Goal of the exercise
Go through the lines below and count those that contain "purple"; the number is all that should be returned.

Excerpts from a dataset
Content starts

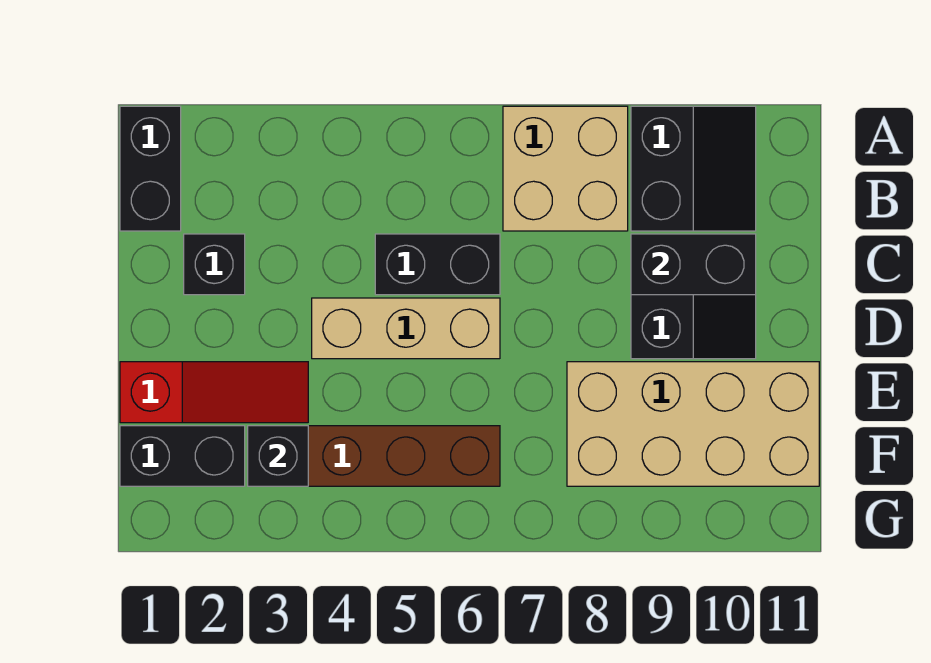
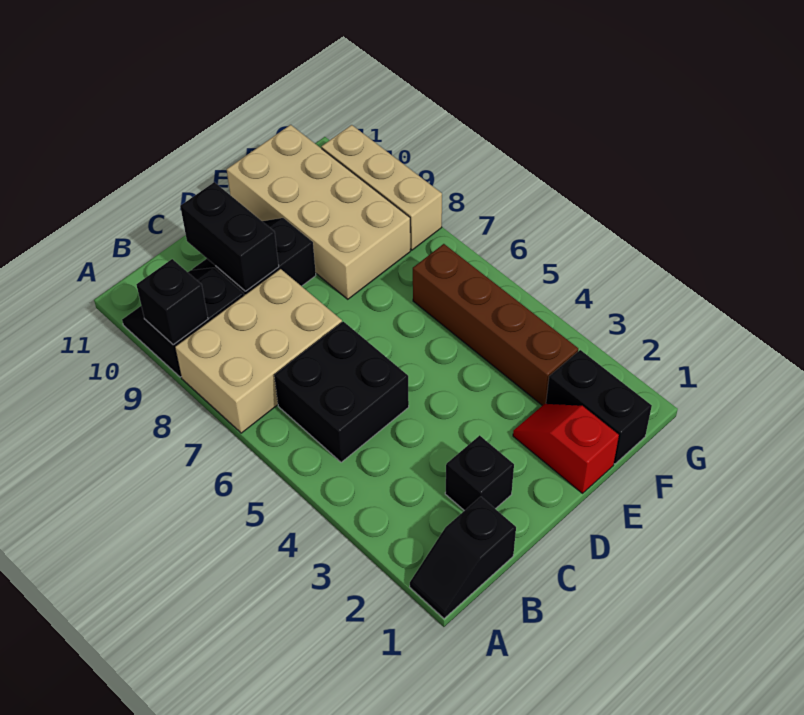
black brick A1:B1 level 1 -> black slope A1:B1 level 1 top B
tan brick A7:B8 level 1 -> tan brick A7:C8 level 1
black brick C5:C6 level 1 -> black brick B5:C6 level 1
tan brick D4:D6 level 1 -> tan brick G8:G10 level 1
red slope E1:E3 level 1 top 1 -> red slope E1:E2 level 1 top 1
black brick F3 level 2 -> black brick A9 level 2

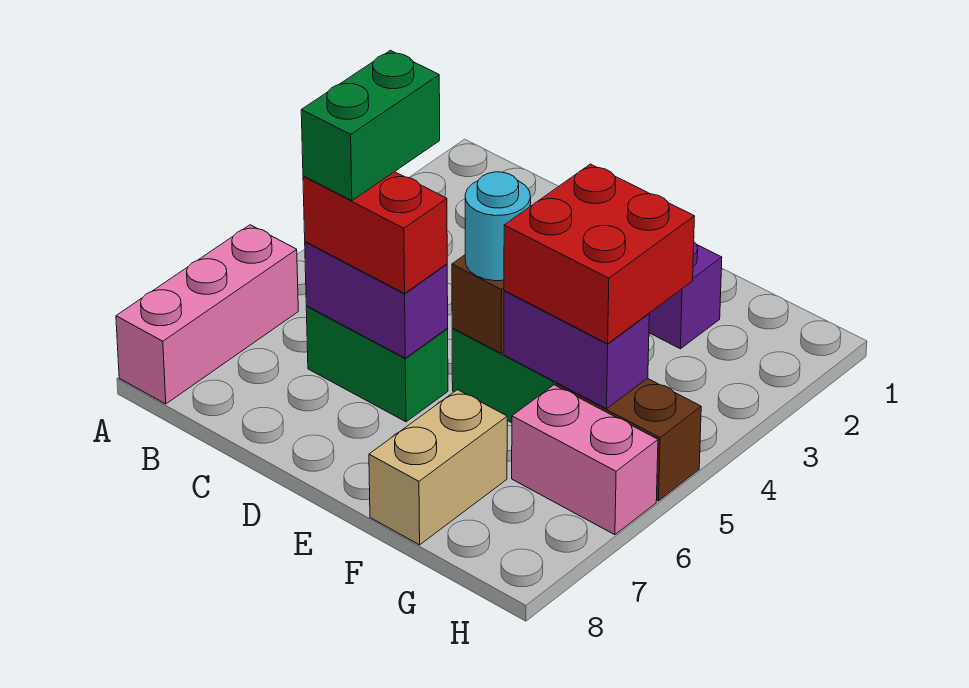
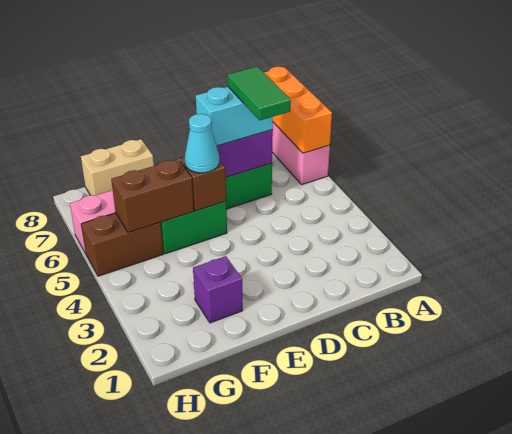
none -> orange brick A6:A8 level 2
green brick C5:C6 level 4 -> green tile C5:C6 level 4
red brick C6:D6 level 3 -> cyan brick C6:D6 level 3
cyan round brick E5 level 3 -> cyan cone E5 level 3
red brick F4:G5 level 3 -> none
purple brick F5:G5 level 2 -> brown brick F5:G5 level 2
tan brick F7:F8 level 1 -> tan brick F8:G8 level 1

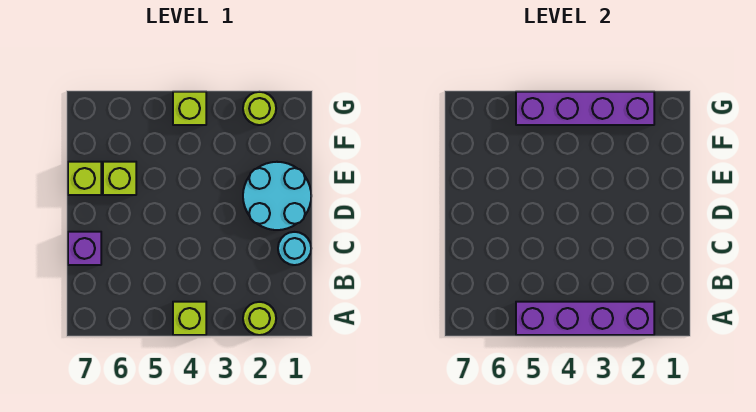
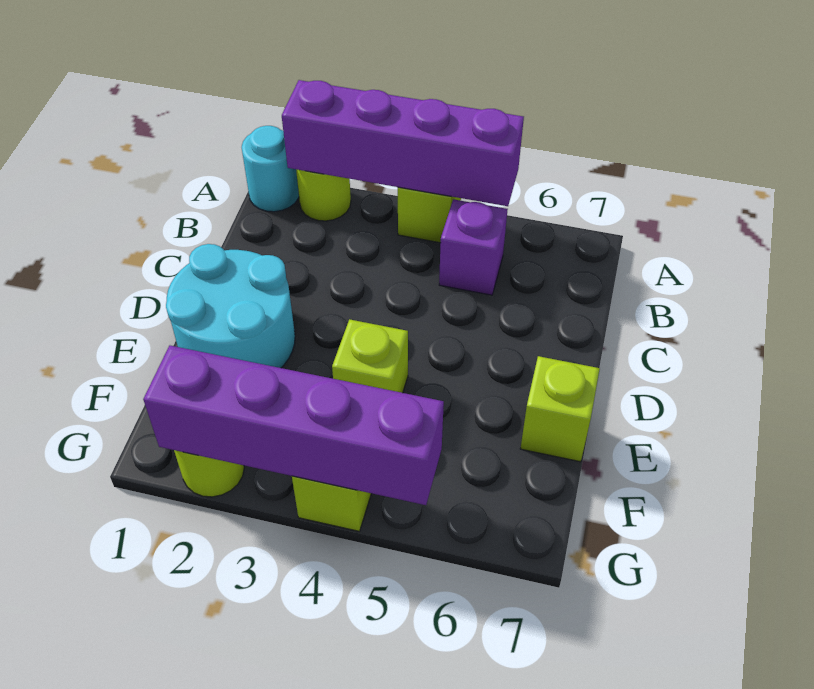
cyan round brick C1 level 1 -> cyan round brick A1 level 1
purple brick C7 level 1 -> purple brick B5 level 1
lime brick E6 level 1 -> lime brick E4 level 1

Content ends

Exercise solution
2